*** Dataset

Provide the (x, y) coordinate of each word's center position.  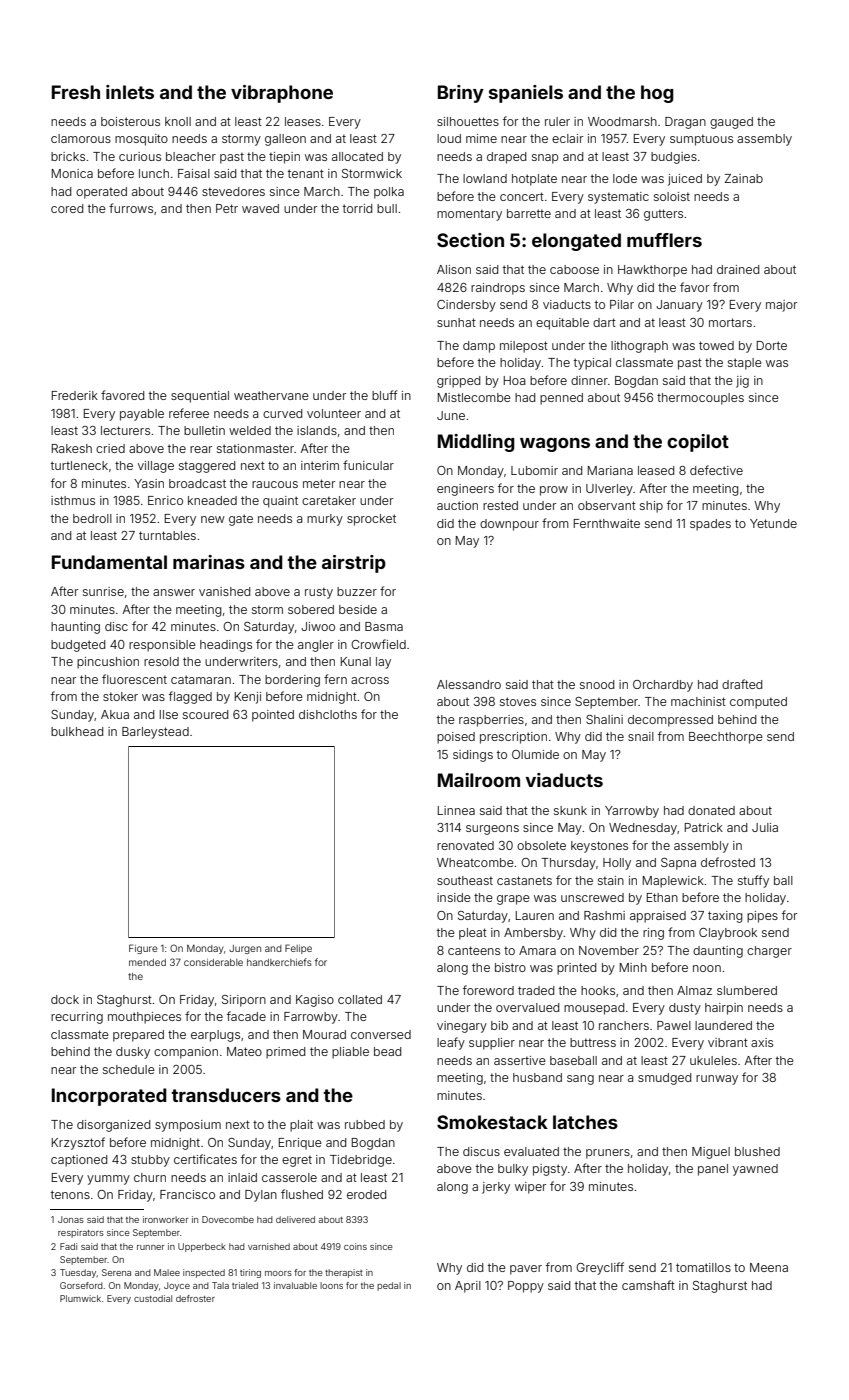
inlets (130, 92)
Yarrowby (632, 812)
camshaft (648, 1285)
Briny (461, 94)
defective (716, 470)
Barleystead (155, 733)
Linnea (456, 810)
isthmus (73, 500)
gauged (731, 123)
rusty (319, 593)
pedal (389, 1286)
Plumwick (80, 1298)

******

**Brief**
Write out the lines above as a JSON list of strings, one string per line, with blank lines skipped and the pictures left out.

**Final result**
[
  "Provide the (x, y) coordinate of each word's center position.  ",
  "inlets (130, 92)",
  "Yarrowby (632, 812)",
  "camshaft (648, 1285)",
  "Briny (461, 94)",
  "defective (716, 470)",
  "Barleystead (155, 733)",
  "Linnea (456, 810)",
  "isthmus (73, 500)",
  "gauged (731, 123)",
  "rusty (319, 593)",
  "pedal (389, 1286)",
  "Plumwick (80, 1298)"
]